---- Record excerpts

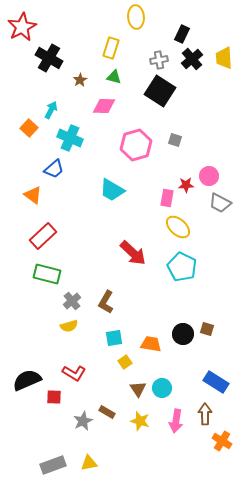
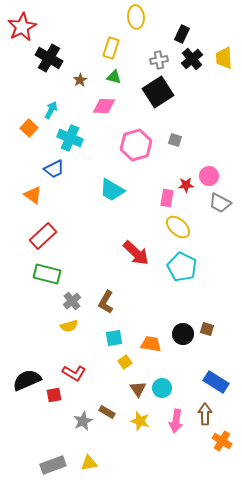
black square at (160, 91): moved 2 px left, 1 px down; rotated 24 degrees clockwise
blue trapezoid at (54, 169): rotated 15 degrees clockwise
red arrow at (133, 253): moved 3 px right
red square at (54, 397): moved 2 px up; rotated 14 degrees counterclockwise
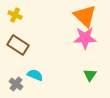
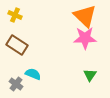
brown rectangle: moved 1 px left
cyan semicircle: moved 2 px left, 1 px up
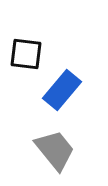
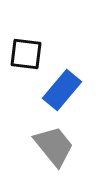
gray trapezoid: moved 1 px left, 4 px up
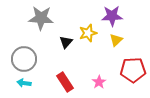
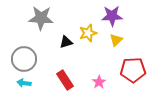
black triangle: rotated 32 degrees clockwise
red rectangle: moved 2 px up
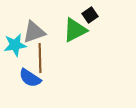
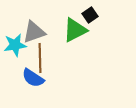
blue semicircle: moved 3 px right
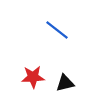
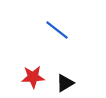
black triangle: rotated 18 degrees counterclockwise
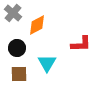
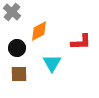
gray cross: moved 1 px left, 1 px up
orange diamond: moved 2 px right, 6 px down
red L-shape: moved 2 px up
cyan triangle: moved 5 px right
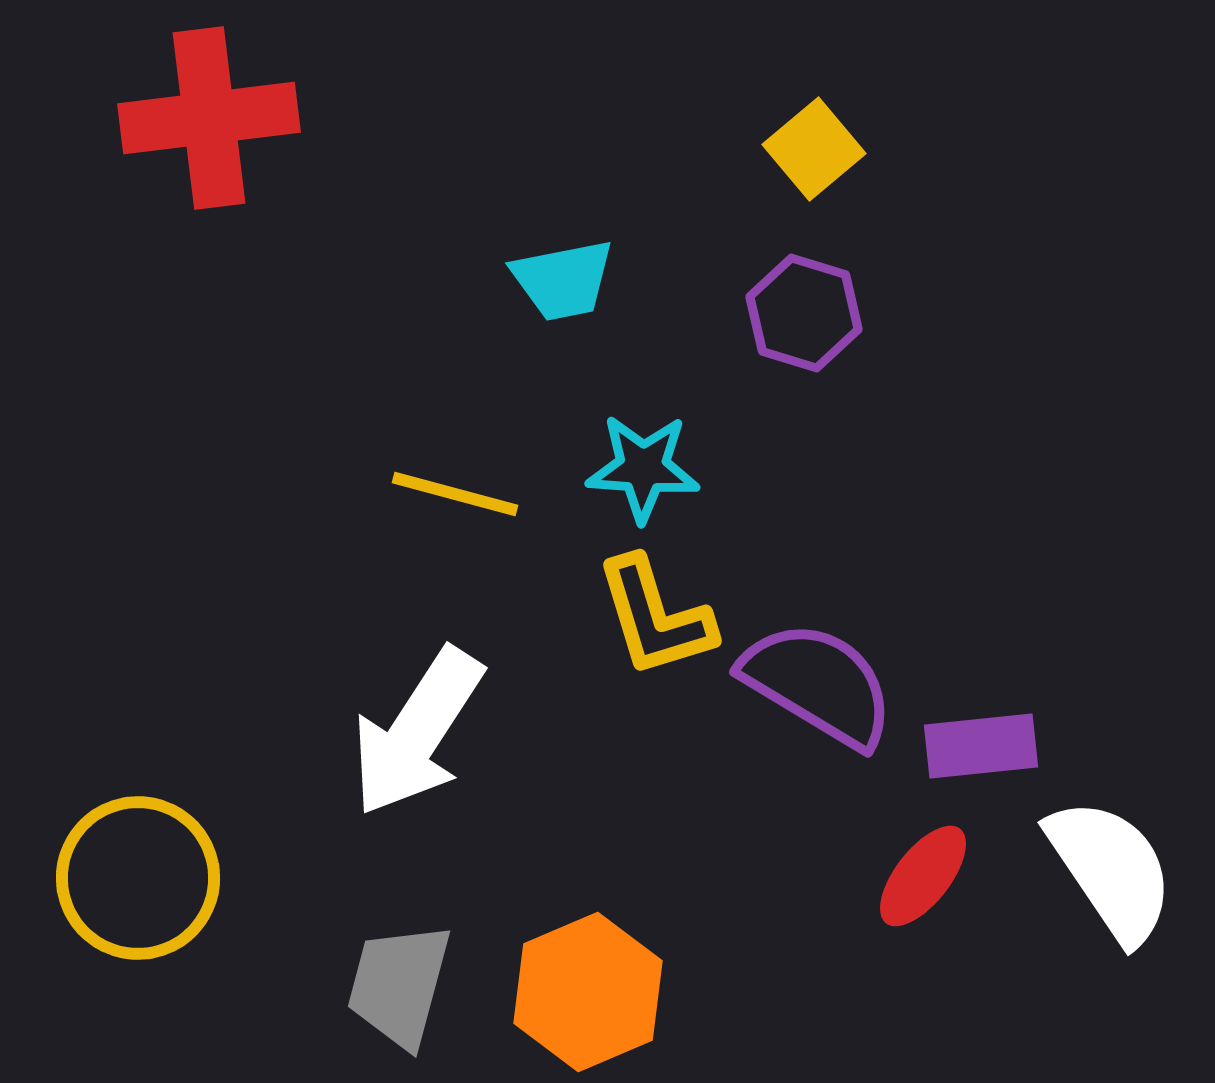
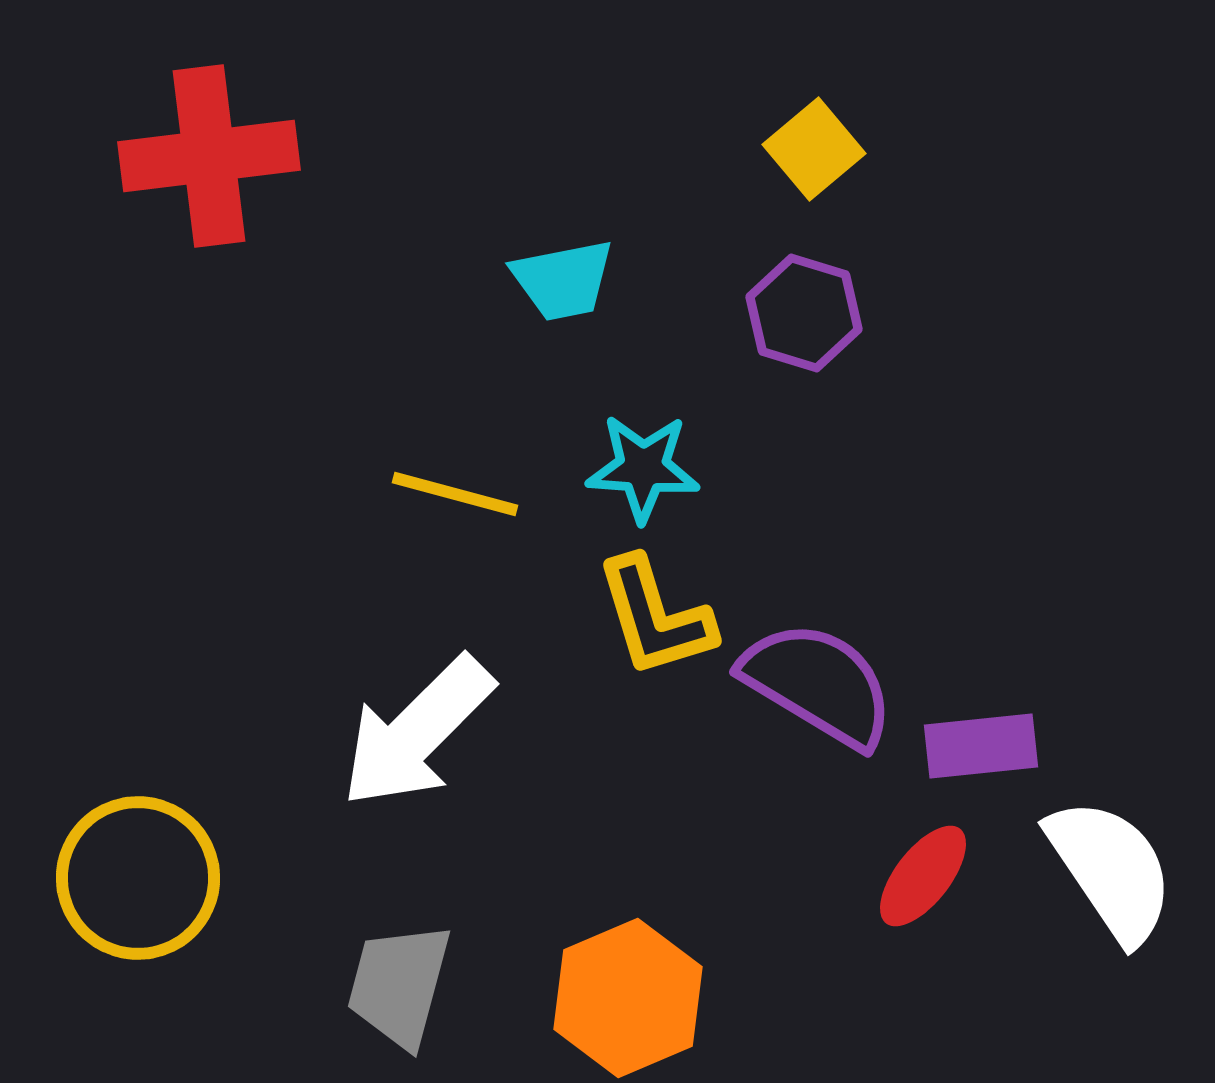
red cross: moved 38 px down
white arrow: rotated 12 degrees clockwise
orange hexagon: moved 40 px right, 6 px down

--------

Examine the records and pull out every line where the string "orange" occurs.

Task result:
orange diamond: moved 2 px right, 6 px down
orange hexagon: moved 40 px right, 6 px down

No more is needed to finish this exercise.